WORK REQUEST:
Because the images are not wanted, restate every line below word for word without them.

MATERIAL FOR THIS EXERCISE:
════════════════
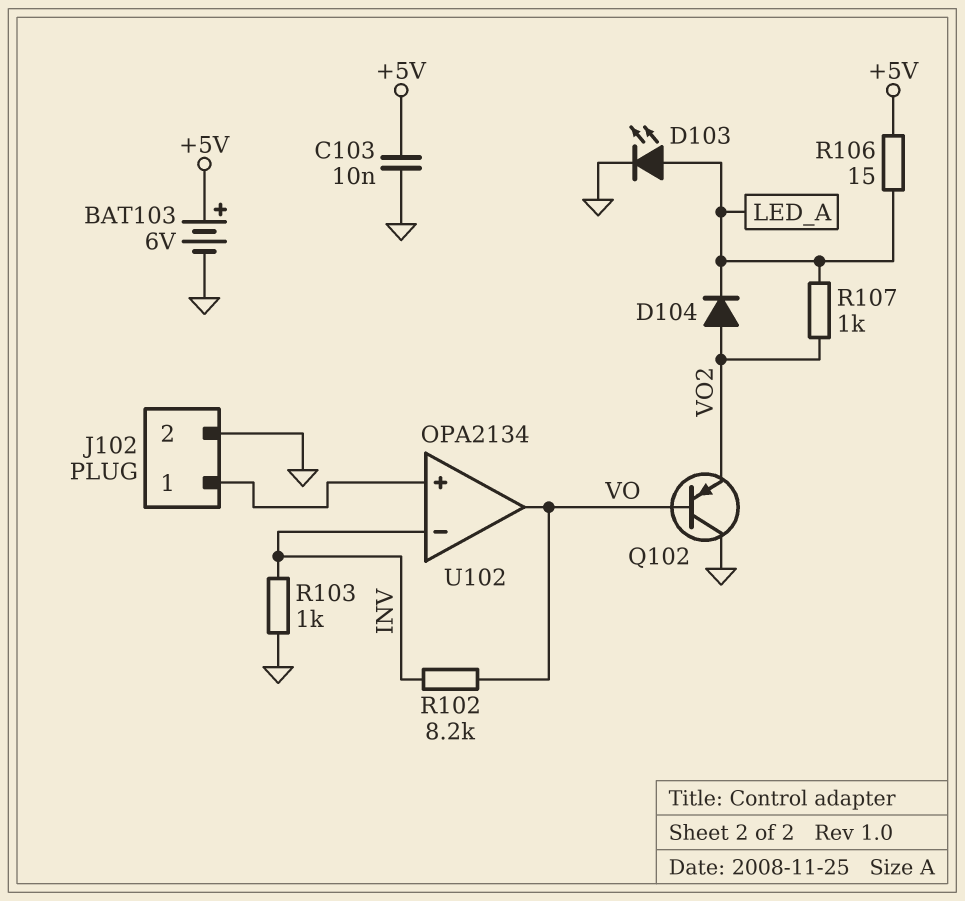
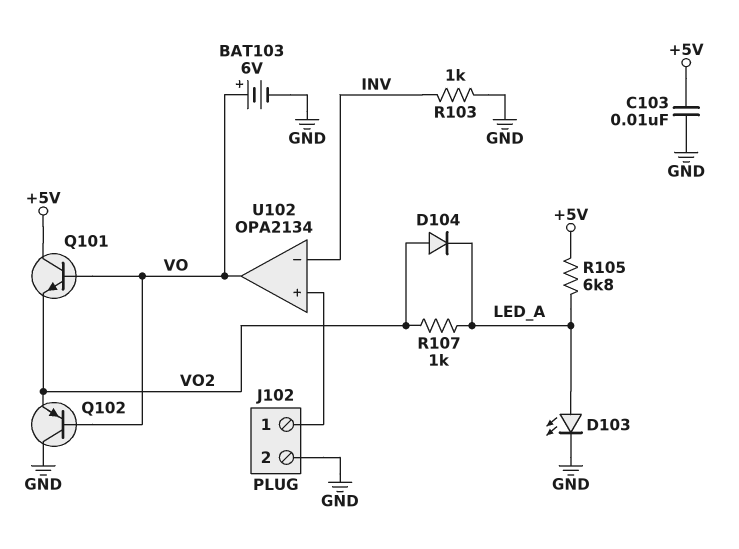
BAT103: 6V (plus +5V, minus GND) -> 6V (plus VO, minus GND)
Q101: none -> NPN (B VO, C +5V, E VO2)
R102: 8.2k (INV, VO) -> none
R105: none -> 6.8k (+5V, LED_A)
R106: 15 (+5V, LED_A) -> none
════════════════
TASK SOLUTION:
BAT103: 6V (plus +5V, minus GND) -> 6V (plus VO, minus GND)
Q101: none -> NPN (B VO, C +5V, E VO2)
R102: 8.2k (INV, VO) -> none
R105: none -> 6.8k (+5V, LED_A)
R106: 15 (+5V, LED_A) -> none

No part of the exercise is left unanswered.